Read through the data and count the lines that contain the string "green"; give only the result.

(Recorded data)
• • • • • • •

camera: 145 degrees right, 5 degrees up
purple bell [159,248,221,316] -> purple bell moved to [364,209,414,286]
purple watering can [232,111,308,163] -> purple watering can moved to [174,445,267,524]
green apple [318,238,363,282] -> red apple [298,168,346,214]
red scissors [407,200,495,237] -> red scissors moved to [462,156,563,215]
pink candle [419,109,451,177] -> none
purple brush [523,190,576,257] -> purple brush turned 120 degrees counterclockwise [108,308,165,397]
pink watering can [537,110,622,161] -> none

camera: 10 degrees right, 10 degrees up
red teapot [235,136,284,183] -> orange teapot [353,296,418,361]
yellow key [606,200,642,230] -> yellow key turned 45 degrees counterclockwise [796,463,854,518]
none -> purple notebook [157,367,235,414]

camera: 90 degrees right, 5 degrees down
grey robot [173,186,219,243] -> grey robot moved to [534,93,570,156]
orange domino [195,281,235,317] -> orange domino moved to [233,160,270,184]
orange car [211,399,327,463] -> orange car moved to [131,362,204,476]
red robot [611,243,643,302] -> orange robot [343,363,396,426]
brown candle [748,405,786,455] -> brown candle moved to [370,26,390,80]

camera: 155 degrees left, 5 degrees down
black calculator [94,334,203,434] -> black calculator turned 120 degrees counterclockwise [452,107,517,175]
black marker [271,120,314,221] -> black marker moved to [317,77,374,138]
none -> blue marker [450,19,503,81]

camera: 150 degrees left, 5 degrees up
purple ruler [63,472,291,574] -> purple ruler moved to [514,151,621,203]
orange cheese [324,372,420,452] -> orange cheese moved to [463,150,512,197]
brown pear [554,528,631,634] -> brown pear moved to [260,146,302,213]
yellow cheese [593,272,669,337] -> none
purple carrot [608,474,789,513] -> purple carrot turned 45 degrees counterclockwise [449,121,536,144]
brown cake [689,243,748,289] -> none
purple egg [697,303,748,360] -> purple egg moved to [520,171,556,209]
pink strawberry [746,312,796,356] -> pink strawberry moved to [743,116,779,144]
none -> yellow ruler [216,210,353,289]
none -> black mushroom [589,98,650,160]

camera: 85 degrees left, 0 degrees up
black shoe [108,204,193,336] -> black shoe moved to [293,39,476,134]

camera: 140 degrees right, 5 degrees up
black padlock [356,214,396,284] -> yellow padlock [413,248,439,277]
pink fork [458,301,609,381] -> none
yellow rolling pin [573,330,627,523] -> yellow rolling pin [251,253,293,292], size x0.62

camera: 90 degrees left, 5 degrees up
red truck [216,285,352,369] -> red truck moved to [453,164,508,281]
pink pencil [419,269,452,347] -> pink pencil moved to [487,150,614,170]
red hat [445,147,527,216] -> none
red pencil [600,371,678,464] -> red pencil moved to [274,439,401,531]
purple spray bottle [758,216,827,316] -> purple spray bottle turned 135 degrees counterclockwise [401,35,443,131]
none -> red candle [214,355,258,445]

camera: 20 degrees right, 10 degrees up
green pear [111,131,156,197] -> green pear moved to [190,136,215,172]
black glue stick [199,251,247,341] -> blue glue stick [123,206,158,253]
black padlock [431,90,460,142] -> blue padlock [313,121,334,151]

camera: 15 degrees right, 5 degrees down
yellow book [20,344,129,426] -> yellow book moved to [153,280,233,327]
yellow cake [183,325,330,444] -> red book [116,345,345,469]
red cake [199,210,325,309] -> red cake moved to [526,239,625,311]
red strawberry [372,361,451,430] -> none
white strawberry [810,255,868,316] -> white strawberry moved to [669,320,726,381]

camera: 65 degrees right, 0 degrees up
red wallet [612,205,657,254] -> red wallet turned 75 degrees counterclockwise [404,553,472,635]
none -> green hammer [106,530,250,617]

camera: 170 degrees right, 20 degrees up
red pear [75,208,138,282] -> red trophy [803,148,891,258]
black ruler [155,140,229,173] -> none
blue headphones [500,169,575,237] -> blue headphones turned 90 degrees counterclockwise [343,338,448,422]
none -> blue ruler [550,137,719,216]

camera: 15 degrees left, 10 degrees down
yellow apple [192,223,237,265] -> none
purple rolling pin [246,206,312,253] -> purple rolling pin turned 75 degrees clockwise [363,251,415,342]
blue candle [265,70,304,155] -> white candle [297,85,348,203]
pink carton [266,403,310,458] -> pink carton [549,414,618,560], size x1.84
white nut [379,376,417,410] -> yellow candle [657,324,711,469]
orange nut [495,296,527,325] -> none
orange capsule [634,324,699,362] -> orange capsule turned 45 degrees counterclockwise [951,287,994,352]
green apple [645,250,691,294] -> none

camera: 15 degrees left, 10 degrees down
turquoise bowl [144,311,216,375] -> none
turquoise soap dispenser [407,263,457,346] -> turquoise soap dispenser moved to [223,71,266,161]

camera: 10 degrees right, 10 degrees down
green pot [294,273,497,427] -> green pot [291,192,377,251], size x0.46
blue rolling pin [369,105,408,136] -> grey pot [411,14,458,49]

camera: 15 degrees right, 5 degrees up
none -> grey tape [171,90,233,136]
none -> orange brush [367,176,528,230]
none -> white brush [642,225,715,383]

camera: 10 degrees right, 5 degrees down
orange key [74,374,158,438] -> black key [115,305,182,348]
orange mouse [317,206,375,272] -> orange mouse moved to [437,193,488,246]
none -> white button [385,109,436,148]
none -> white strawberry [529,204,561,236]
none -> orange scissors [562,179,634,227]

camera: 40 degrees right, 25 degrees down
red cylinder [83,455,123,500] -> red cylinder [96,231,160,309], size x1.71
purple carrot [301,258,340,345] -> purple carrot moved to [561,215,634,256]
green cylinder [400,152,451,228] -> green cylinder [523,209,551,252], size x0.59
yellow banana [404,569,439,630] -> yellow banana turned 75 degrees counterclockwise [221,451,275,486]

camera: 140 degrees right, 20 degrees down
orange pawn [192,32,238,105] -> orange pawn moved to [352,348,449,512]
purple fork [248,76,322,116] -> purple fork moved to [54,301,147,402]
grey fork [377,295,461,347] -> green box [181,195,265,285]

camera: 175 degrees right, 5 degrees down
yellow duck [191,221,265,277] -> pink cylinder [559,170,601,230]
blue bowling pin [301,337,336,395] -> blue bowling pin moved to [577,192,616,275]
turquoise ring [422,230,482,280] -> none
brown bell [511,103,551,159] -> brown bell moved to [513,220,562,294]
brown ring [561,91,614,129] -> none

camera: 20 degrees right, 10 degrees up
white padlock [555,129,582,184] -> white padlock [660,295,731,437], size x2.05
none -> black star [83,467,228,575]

• • • • • • •

* [Written response] 7